◆ **What is required**: The whole listing below, with no pictures, is to be repeated as it stands.

◆ **Data provided**:
== == ==

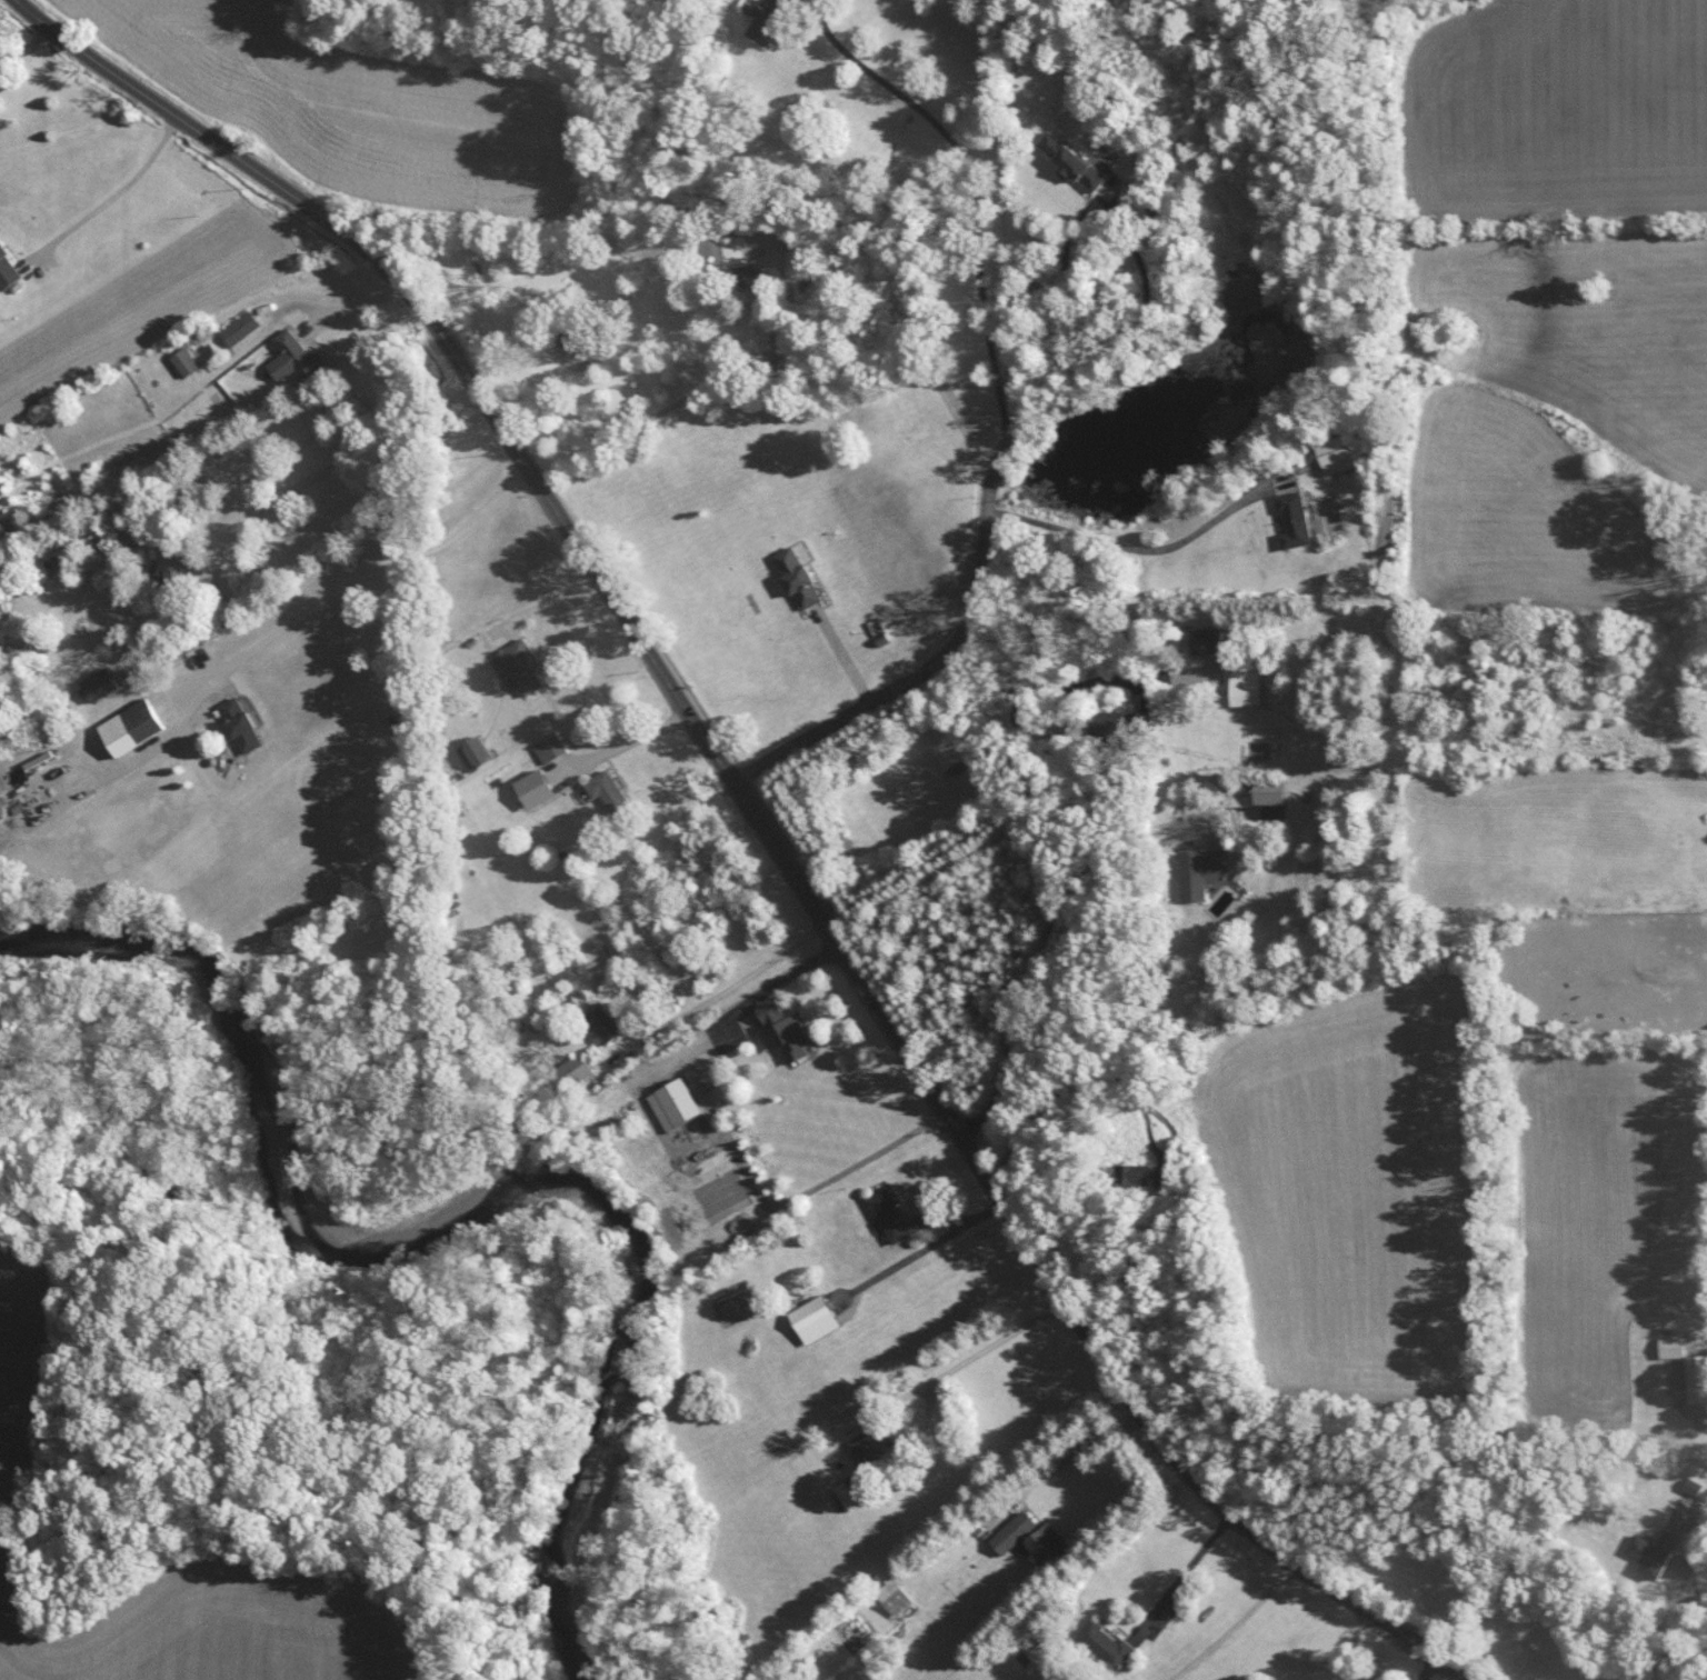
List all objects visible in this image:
building: (771, 19)
road: (27, 46)
road: (889, 101)
building: (1072, 159)
road: (120, 189)
road: (1085, 208)
building: (8, 269)
building: (749, 275)
road: (996, 323)
building: (241, 326)
road: (436, 330)
building: (295, 355)
building: (187, 360)
road: (700, 389)
building: (1338, 452)
road: (333, 465)
building: (1294, 519)
building: (800, 572)
road: (1165, 575)
road: (546, 598)
building: (1208, 640)
road: (842, 653)
road: (239, 659)
building: (520, 664)
building: (100, 682)
building: (1246, 687)
road: (1039, 692)
road: (842, 716)
building: (241, 723)
building: (1122, 723)
building: (133, 725)
road: (623, 743)
building: (551, 746)
building: (477, 752)
building: (537, 787)
building: (608, 789)
building: (1270, 790)
building: (1200, 871)
road: (1052, 941)
road: (721, 991)
road: (755, 996)
building: (771, 1009)
building: (601, 1022)
building: (788, 1037)
building: (572, 1070)
building: (675, 1102)
building: (1134, 1173)
building: (1162, 1177)
building: (891, 1214)
road: (952, 1234)
road: (1053, 1275)
building: (816, 1318)
building: (1673, 1346)
road: (969, 1358)
building: (1706, 1361)
building: (1697, 1377)
building: (871, 1443)
road: (1084, 1449)
building: (853, 1489)
building: (1014, 1530)
building: (1049, 1542)
building: (1653, 1550)
road: (1186, 1569)
building: (896, 1595)
road: (1235, 1623)
road: (1672, 1623)
building: (1106, 1643)
road: (1430, 1668)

== == ==

◆ **Solution**:
List all objects visible in this image:
building: (771, 19)
road: (27, 46)
road: (889, 101)
building: (1072, 159)
road: (120, 189)
road: (1085, 208)
building: (8, 269)
building: (749, 275)
road: (996, 323)
building: (241, 326)
road: (436, 330)
building: (295, 355)
building: (187, 360)
road: (700, 389)
building: (1338, 452)
road: (333, 465)
building: (1294, 519)
building: (800, 572)
road: (1165, 575)
road: (546, 598)
building: (1208, 640)
road: (842, 653)
road: (239, 659)
building: (520, 664)
building: (100, 682)
building: (1246, 687)
road: (1039, 692)
road: (842, 716)
building: (241, 723)
building: (1122, 723)
building: (133, 725)
road: (623, 743)
building: (551, 746)
building: (477, 752)
building: (537, 787)
building: (608, 789)
building: (1270, 790)
building: (1200, 871)
road: (1052, 941)
road: (721, 991)
road: (755, 996)
building: (771, 1009)
building: (601, 1022)
building: (788, 1037)
building: (572, 1070)
building: (675, 1102)
building: (1134, 1173)
building: (1162, 1177)
building: (891, 1214)
road: (952, 1234)
road: (1053, 1275)
building: (816, 1318)
building: (1673, 1346)
road: (969, 1358)
building: (1706, 1361)
building: (1697, 1377)
building: (871, 1443)
road: (1084, 1449)
building: (853, 1489)
building: (1014, 1530)
building: (1049, 1542)
building: (1653, 1550)
road: (1186, 1569)
building: (896, 1595)
road: (1235, 1623)
road: (1672, 1623)
building: (1106, 1643)
road: (1430, 1668)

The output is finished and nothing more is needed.